PROVIDED DATA:
· · · · ·

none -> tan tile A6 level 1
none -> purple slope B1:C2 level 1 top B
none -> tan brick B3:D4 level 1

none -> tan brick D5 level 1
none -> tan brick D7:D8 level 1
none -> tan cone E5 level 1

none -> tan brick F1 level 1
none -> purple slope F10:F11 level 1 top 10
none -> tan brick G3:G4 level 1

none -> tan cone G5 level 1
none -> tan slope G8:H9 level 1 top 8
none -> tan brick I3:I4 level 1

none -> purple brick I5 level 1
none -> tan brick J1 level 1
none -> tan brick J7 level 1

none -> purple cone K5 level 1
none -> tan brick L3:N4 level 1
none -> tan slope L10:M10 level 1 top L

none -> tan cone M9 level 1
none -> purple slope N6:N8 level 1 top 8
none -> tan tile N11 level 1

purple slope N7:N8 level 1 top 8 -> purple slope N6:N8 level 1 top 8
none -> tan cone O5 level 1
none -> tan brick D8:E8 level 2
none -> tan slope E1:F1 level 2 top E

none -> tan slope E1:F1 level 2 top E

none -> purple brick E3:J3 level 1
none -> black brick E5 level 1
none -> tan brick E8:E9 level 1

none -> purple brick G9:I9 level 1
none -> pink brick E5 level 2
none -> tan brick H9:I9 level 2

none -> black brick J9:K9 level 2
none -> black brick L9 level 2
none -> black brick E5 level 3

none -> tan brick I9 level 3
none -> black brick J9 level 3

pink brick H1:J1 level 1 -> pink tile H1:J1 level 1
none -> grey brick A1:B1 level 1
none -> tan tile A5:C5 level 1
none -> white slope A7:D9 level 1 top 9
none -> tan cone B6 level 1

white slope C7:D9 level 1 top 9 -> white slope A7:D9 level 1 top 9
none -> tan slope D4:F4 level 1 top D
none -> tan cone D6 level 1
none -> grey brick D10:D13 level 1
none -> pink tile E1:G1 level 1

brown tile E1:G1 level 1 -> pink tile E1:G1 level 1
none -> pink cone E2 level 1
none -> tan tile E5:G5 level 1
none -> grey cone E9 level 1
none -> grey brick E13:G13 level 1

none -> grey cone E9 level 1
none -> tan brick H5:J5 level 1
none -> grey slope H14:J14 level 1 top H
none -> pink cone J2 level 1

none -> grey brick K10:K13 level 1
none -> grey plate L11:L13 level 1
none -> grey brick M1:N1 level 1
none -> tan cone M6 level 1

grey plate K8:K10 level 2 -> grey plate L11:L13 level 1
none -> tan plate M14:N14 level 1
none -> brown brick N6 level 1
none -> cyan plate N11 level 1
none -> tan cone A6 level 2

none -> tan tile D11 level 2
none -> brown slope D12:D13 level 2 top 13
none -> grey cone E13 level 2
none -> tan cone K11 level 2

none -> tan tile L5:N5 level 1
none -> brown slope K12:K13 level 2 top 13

· · · · ·

DIRECTIONS: A complete answer lists every line of the listing above that holds the word "purple".

RESPONSE BOX:
none -> purple slope B1:C2 level 1 top B
none -> purple slope F10:F11 level 1 top 10
none -> purple brick I5 level 1
none -> purple cone K5 level 1
none -> purple slope N6:N8 level 1 top 8
purple slope N7:N8 level 1 top 8 -> purple slope N6:N8 level 1 top 8
none -> purple brick E3:J3 level 1
none -> purple brick G9:I9 level 1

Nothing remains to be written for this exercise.